■ EXTRACTED ENTRIES:
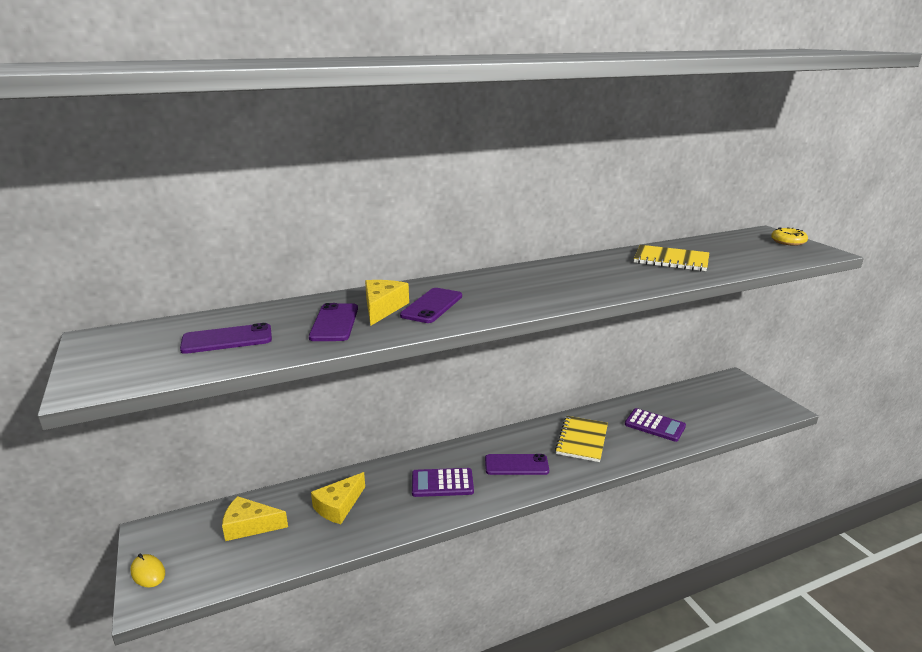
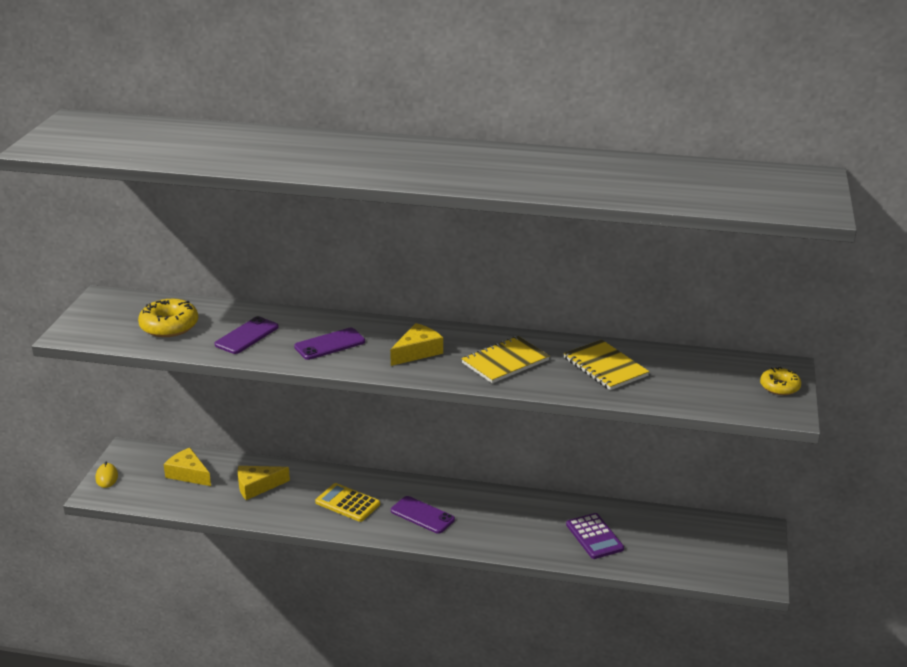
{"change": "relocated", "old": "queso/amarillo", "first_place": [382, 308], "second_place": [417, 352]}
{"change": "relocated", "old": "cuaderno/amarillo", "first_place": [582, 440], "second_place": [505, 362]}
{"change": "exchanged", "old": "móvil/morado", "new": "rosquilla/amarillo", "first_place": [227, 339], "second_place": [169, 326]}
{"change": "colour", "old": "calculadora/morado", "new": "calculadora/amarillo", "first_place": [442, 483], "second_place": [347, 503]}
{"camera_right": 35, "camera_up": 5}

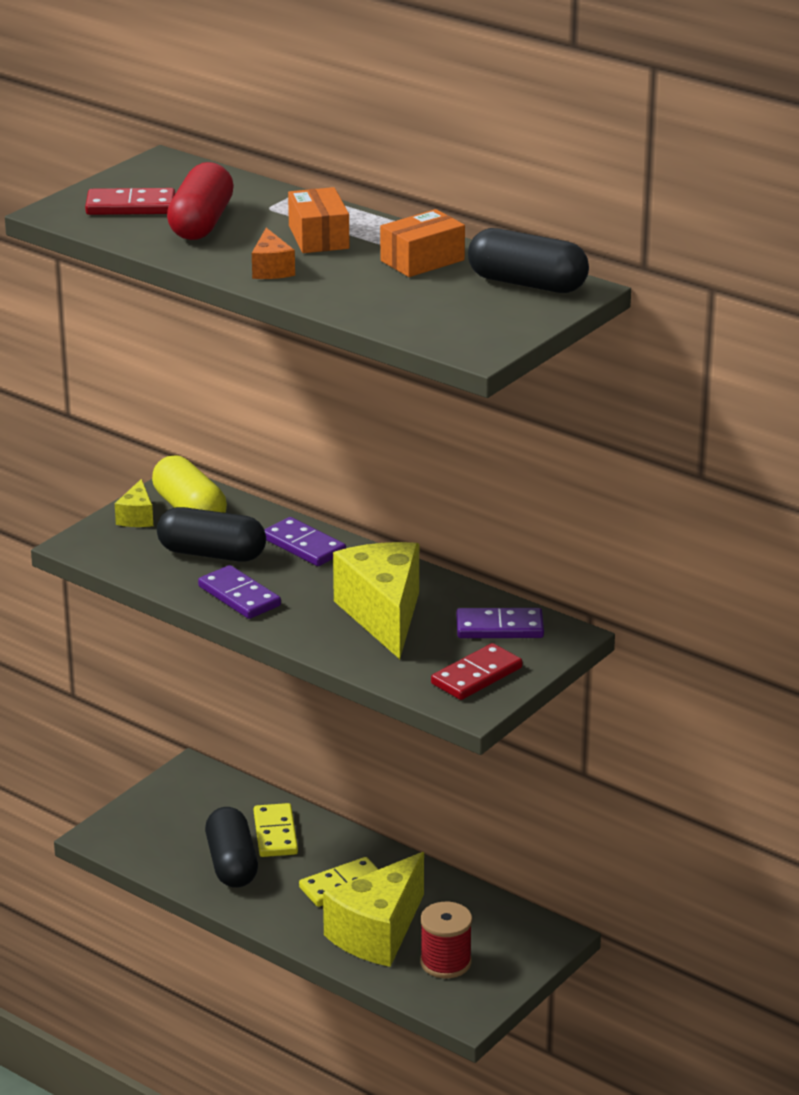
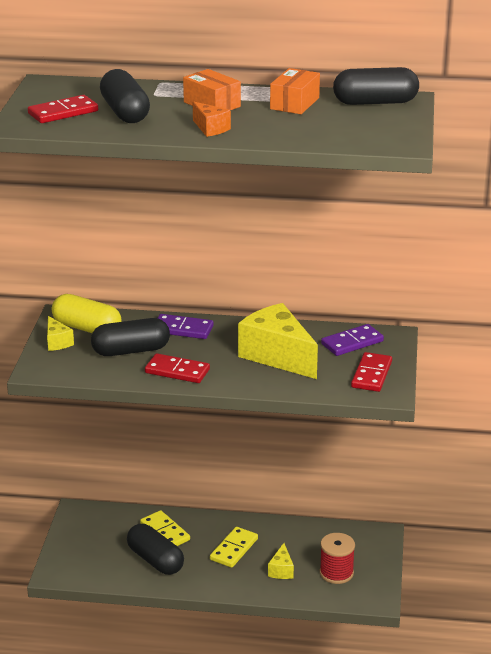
{"change": "colour", "old": "cápsula/rojo", "new": "cápsula/negro", "first_place": [201, 223], "second_place": [125, 112]}
{"change": "colour", "old": "ficha de dominó/morado", "new": "ficha de dominó/rojo", "first_place": [239, 596], "second_place": [177, 371]}
{"change": "size", "old": "queso/amarillo", "first_place": [378, 933], "second_place": [281, 570], "factor": 0.46}
{"camera_right": -30, "camera_up": 0}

■ EXERCISE DESCRIPTION: Retype each of the entries above exactly as it appears, with no pictures.

■ WORKED SOLUTION:
{"change": "relocated", "old": "queso/amarillo", "first_place": [382, 308], "second_place": [417, 352]}
{"change": "relocated", "old": "cuaderno/amarillo", "first_place": [582, 440], "second_place": [505, 362]}
{"change": "exchanged", "old": "móvil/morado", "new": "rosquilla/amarillo", "first_place": [227, 339], "second_place": [169, 326]}
{"change": "colour", "old": "calculadora/morado", "new": "calculadora/amarillo", "first_place": [442, 483], "second_place": [347, 503]}
{"camera_right": 35, "camera_up": 5}

{"change": "colour", "old": "cápsula/rojo", "new": "cápsula/negro", "first_place": [201, 223], "second_place": [125, 112]}
{"change": "colour", "old": "ficha de dominó/morado", "new": "ficha de dominó/rojo", "first_place": [239, 596], "second_place": [177, 371]}
{"change": "size", "old": "queso/amarillo", "first_place": [378, 933], "second_place": [281, 570], "factor": 0.46}
{"camera_right": -30, "camera_up": 0}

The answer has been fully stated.